**ASSIGNMENT:**
Lines that include "gray" make up the answer; copy all of them from the data below.
─── SUPPLIED MATERIAL ───
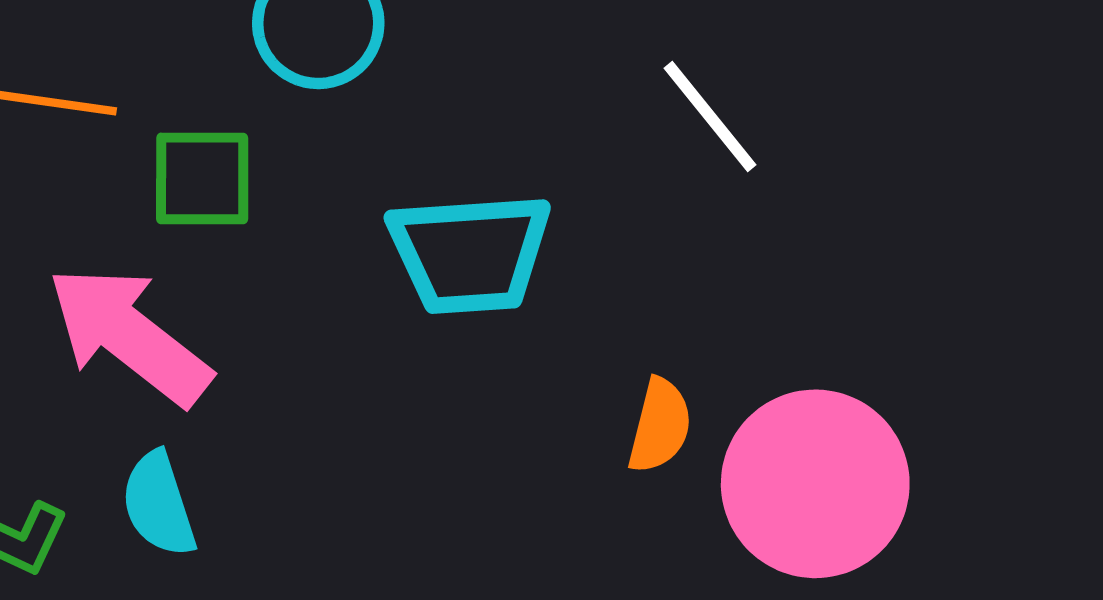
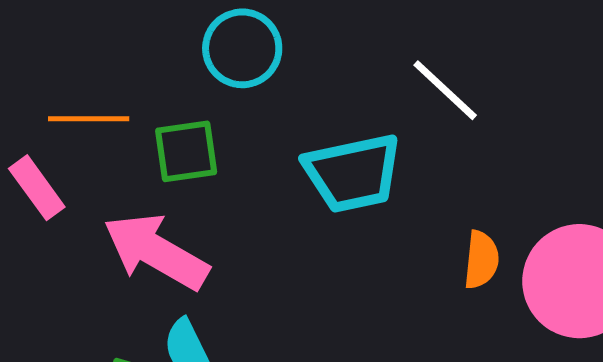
white line: (710, 117) -> (445, 90), moved

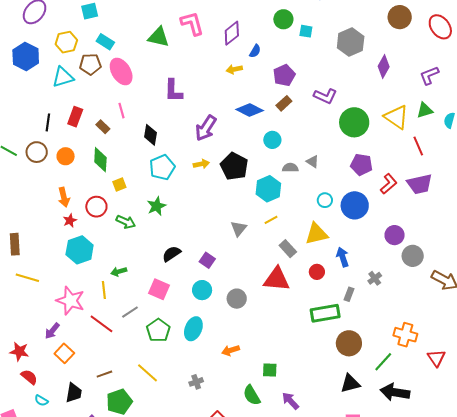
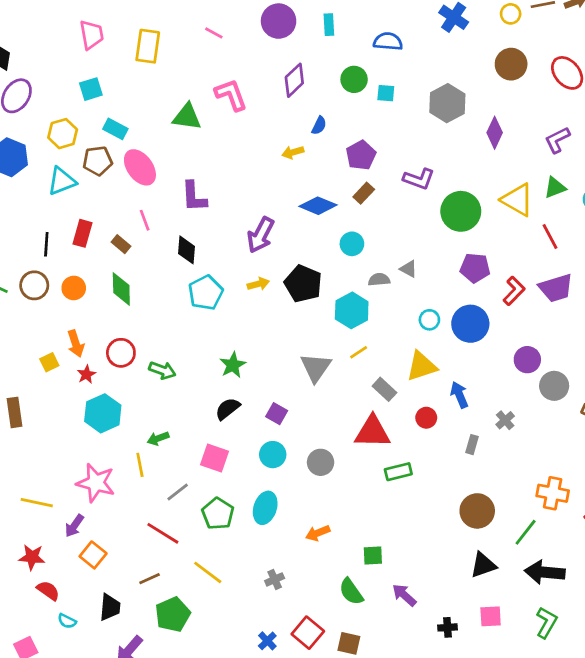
purple diamond: (232, 33) -> (294, 80), moved
purple L-shape: (173, 91) -> (194, 197), moved
yellow square: (119, 185) -> (49, 362), moved
green star: (157, 206) -> (233, 365), moved
gray triangle: (239, 229) -> (316, 367), size x1.4
yellow line: (27, 278) -> (37, 503), moved
green rectangle: (325, 313) -> (398, 472), moved, size x0.7
red line: (102, 324) -> (163, 533), moved

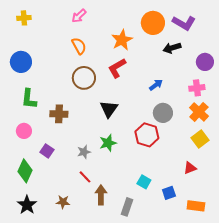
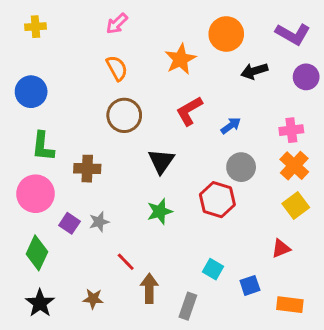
purple L-shape: (184, 23) -> (293, 34), moved
purple circle: (205, 62) -> (306, 77), moved
red L-shape: (117, 68) -> (189, 111), moved
pink circle: (24, 131) -> (35, 194), size x1.6
gray star: (84, 152) -> (99, 222), moved

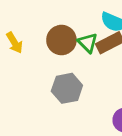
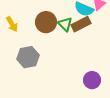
gray hexagon: (67, 88) -> (28, 57), moved

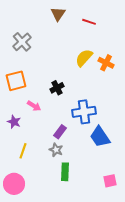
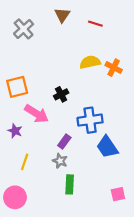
gray cross: (22, 42) -> (24, 29), moved
yellow semicircle: (84, 58) -> (90, 62), turned 36
pink arrow: (34, 106) -> (36, 114), size x1.6

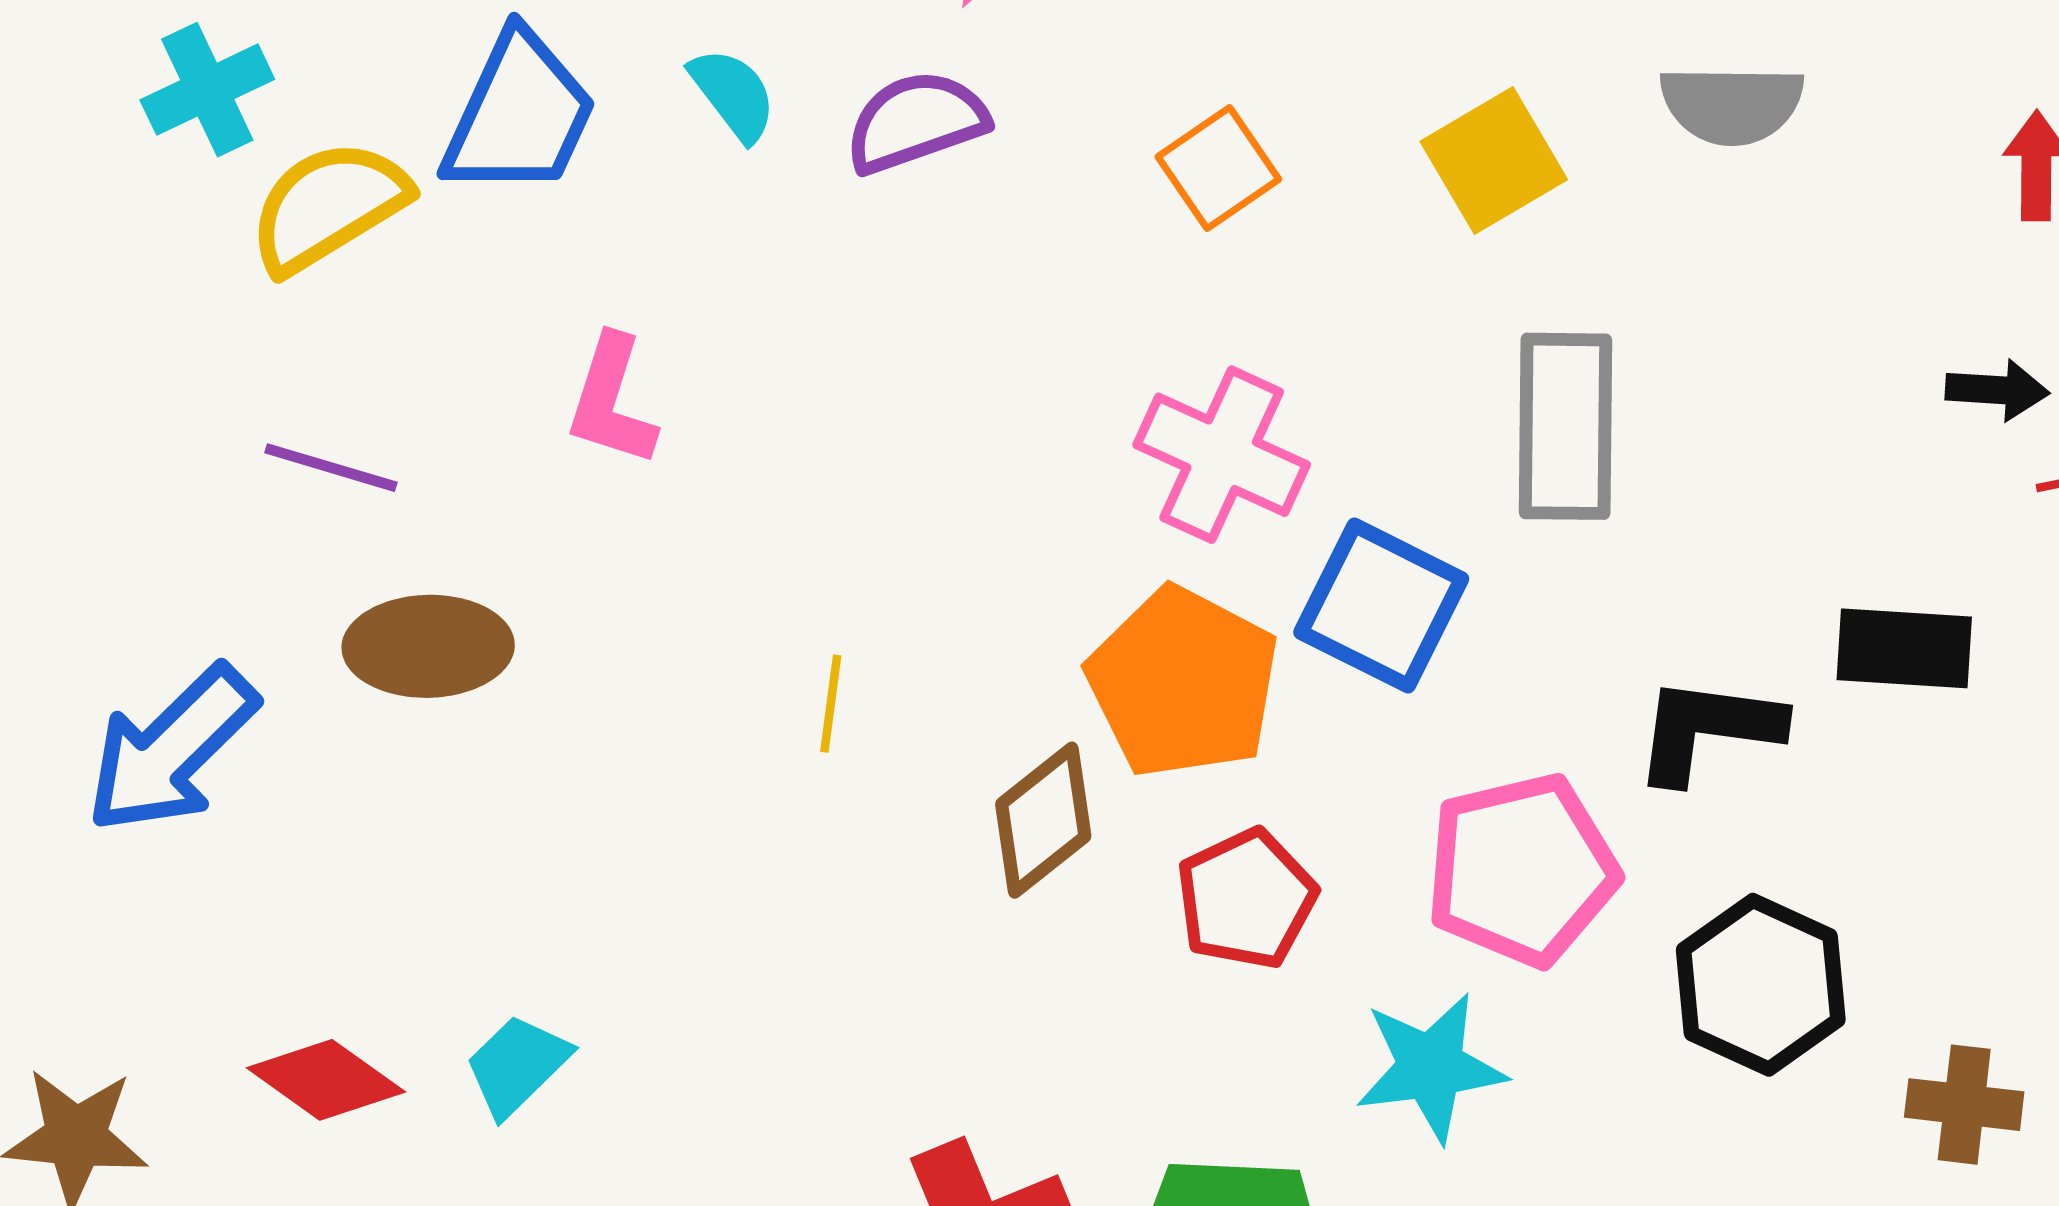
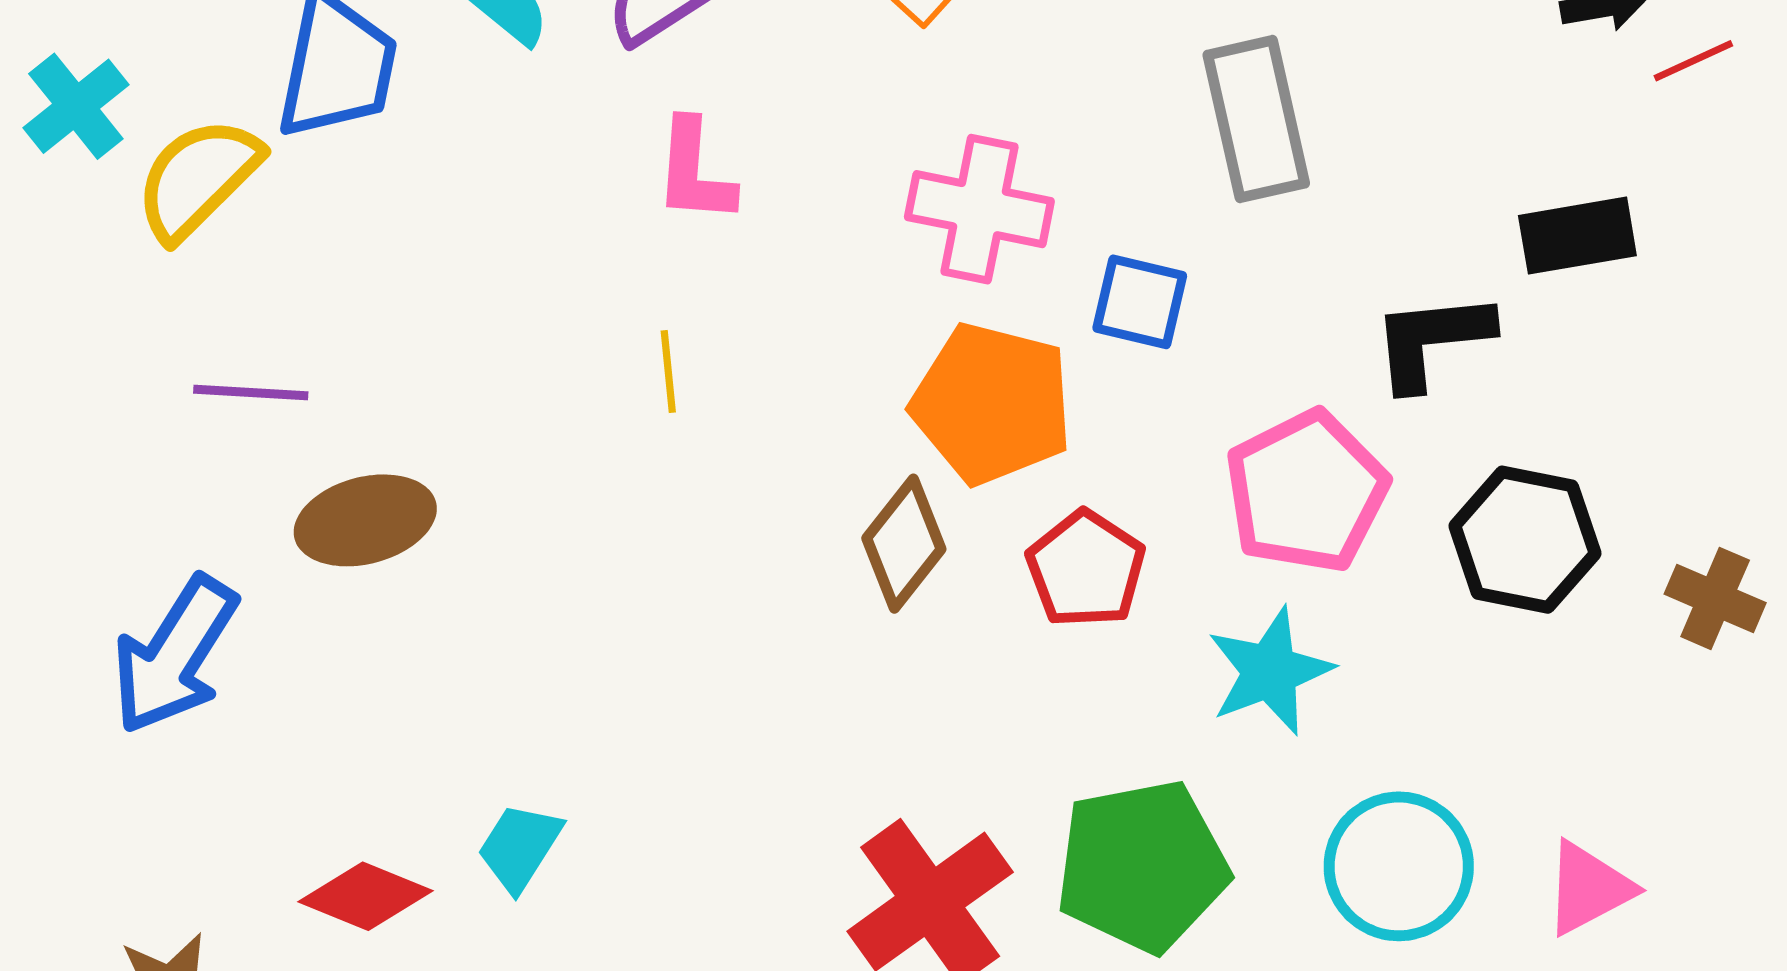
pink L-shape: (612, 401) -> (694, 171), moved
blue square: (1381, 606) -> (1140, 302), size x0.7
yellow line: (831, 704) -> (668, 372), moved
brown cross: (1964, 1105) -> (1715, 598), turned 30

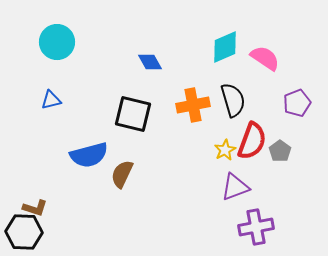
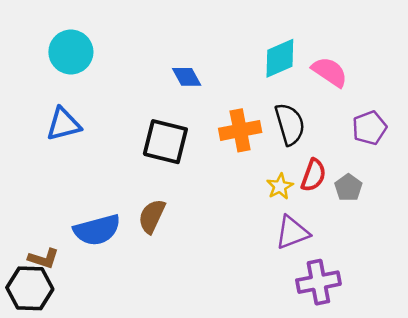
blue triangle: (51, 100) -> (63, 124), size x1.4
red semicircle: (252, 141) -> (313, 175), size x0.7
blue semicircle: (89, 155) -> (97, 230), moved

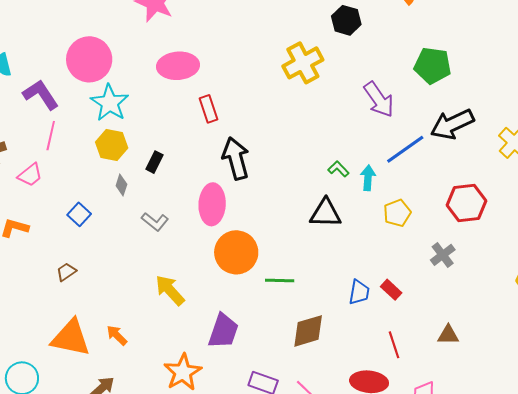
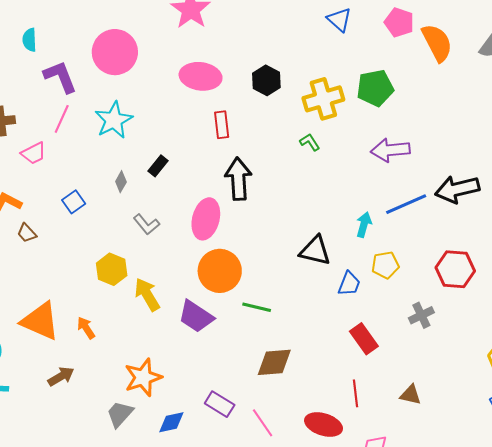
black hexagon: (346, 20) -> (266, 80), moved
green pentagon: (433, 65) -> (375, 88), moved, turned -30
purple arrow: (379, 99) -> (390, 150), turned 108
cyan star: (110, 103) -> (114, 120), moved
yellow hexagon: (112, 145) -> (112, 269), moved
green L-shape: (338, 169) -> (310, 142), moved
brown trapezoid: (66, 272) -> (27, 233), moved, turned -110
red rectangle: (391, 290) -> (364, 339), size x1.4
blue trapezoid: (359, 292) -> (349, 284), moved
purple trapezoid: (223, 331) -> (196, 317), moved, turned 93

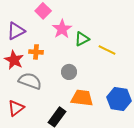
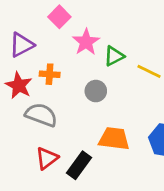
gray circle: (69, 72) -> (96, 91), moved
red triangle: (16, 108) -> (47, 158), moved

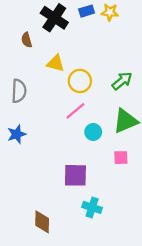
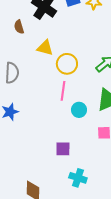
pink line: (75, 111) -> (63, 91), turned -42
purple square: (75, 175) -> (63, 149), size x0.7

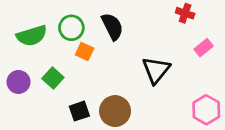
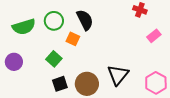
orange square: (85, 52) -> (73, 39), moved
black triangle: (156, 70) -> (118, 75), moved
green square: (53, 78) -> (54, 59), moved

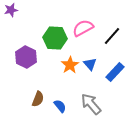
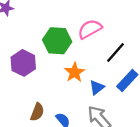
black line: (112, 36) -> (116, 52), moved
blue triangle: (90, 64) -> (97, 88), moved, turned 32

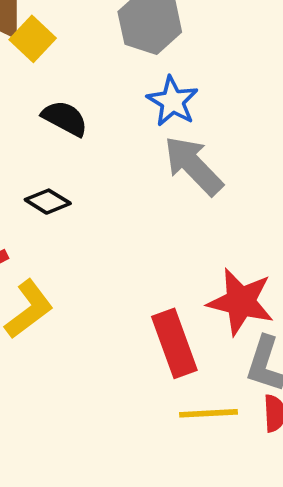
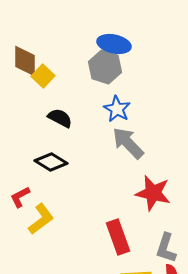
black diamond: (48, 202) -> (51, 162), size x1.4
red star: (241, 302) -> (153, 193), moved

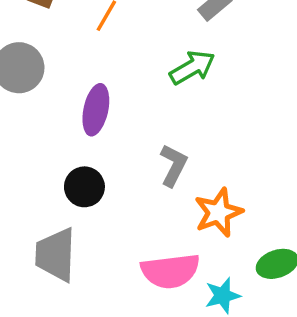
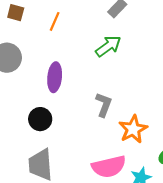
black circle: (84, 187) -> (40, 119), moved

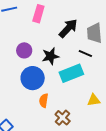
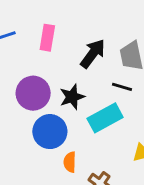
purple circle: (24, 50) -> (33, 93), size x1.5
───
**ANSWER BOX:**
gray triangle: (239, 229) -> (316, 367), size x1.4
gray star: (84, 152) -> (99, 222), moved
gray hexagon: (67, 88) -> (28, 57), moved
gray cross: (22, 42) -> (24, 29), moved
gray circle: (69, 72) -> (96, 91), moved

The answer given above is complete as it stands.